◆ **What is expected**: Nothing but the lines below from the one holding "List objects with" up to and including the one holding "Enumerate all objects" should be copied, exactly and without pictures.

◆ **Provided material**:
_ _ _ _ _ _ _

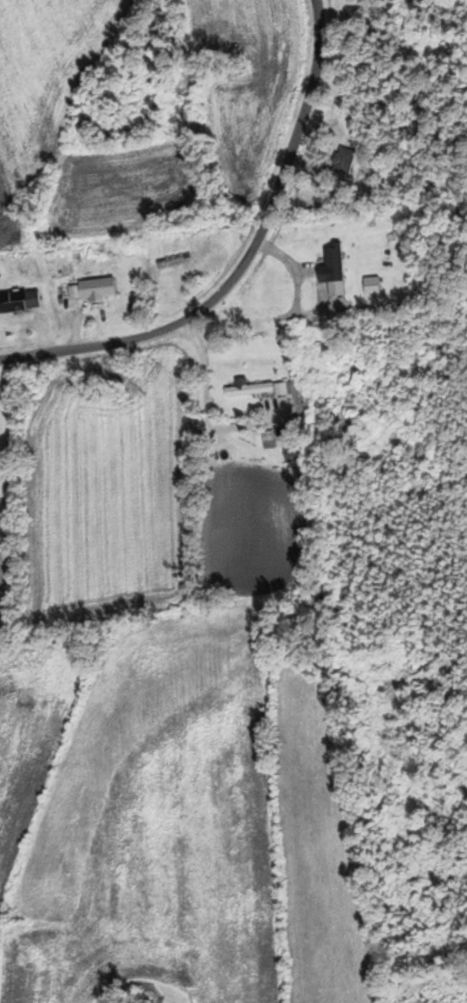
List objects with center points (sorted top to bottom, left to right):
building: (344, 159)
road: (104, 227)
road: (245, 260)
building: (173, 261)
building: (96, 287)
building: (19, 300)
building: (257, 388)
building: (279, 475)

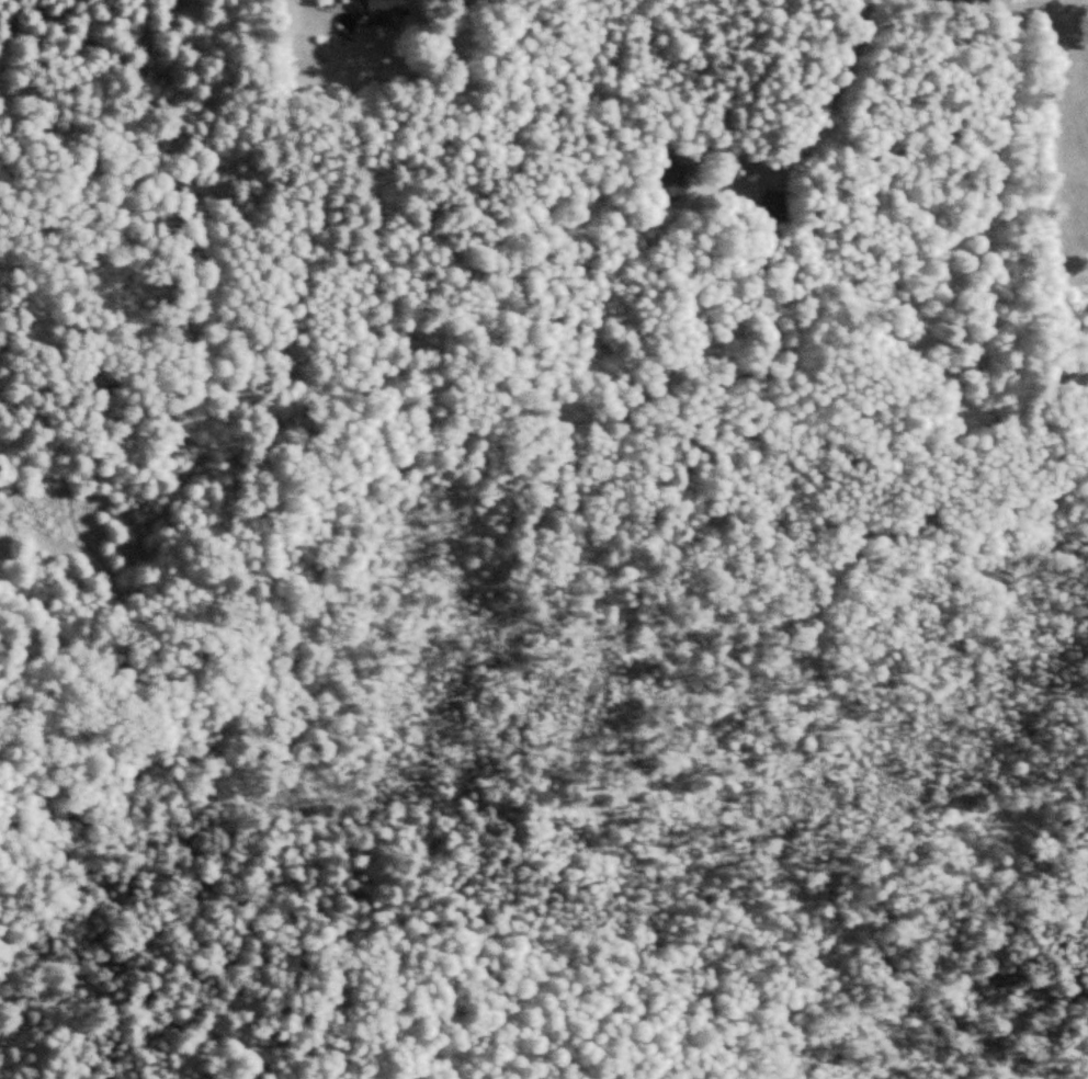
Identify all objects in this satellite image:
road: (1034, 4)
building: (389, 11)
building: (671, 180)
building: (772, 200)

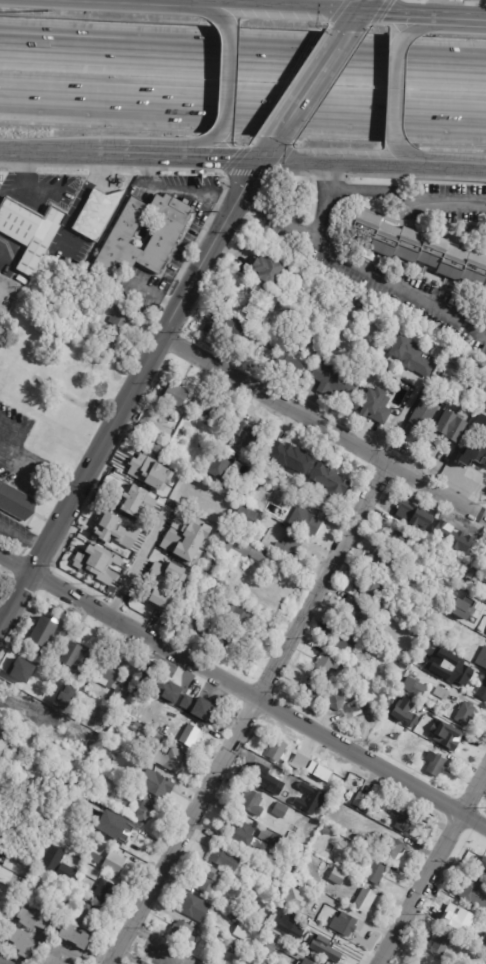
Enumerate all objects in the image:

_ _ _ _ _ _ _

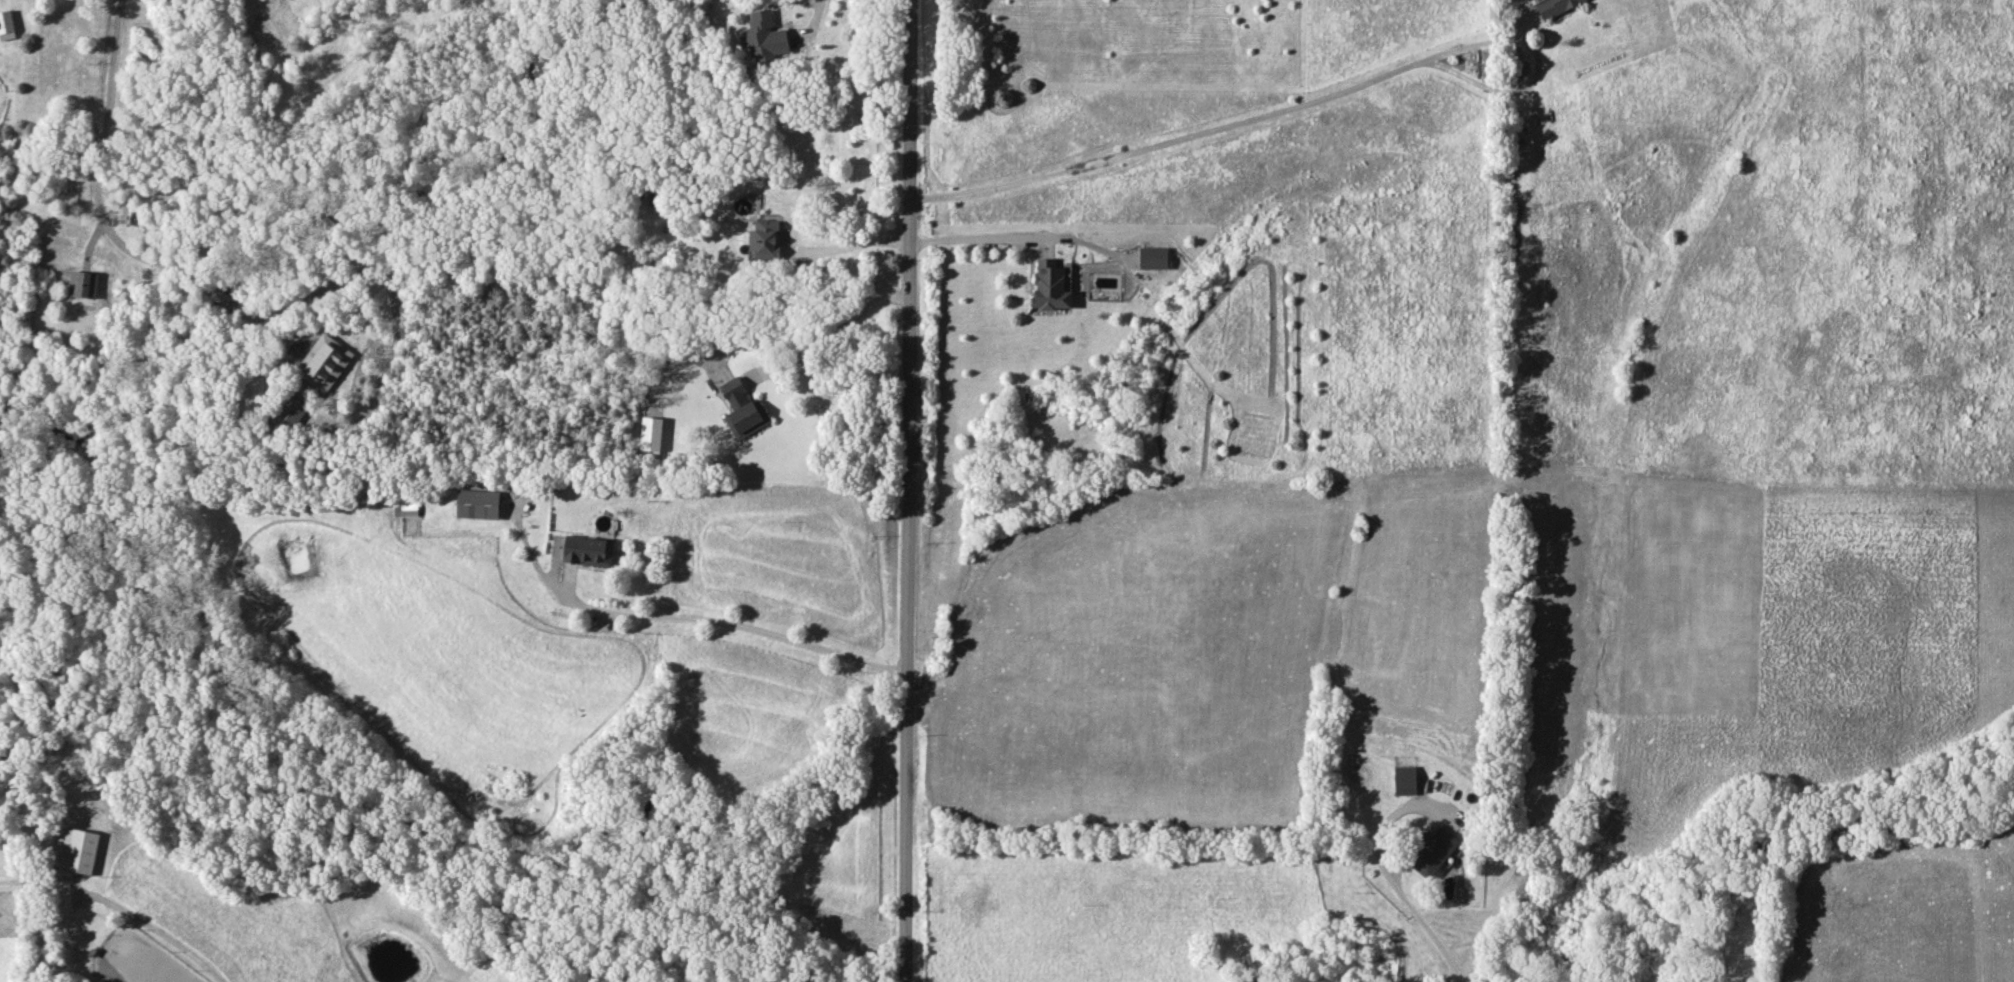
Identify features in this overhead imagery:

_ _ _ _ _ _ _

◆ **Task solution**:
List objects with center points (sorted top to bottom, left to right):
building: (344, 159)
road: (104, 227)
road: (245, 260)
building: (173, 261)
building: (96, 287)
building: (19, 300)
building: (257, 388)
building: (279, 475)

Identify all objects in this satellite image:
road: (1034, 4)
building: (389, 11)
building: (671, 180)
building: (772, 200)

Enumerate all objects in the image:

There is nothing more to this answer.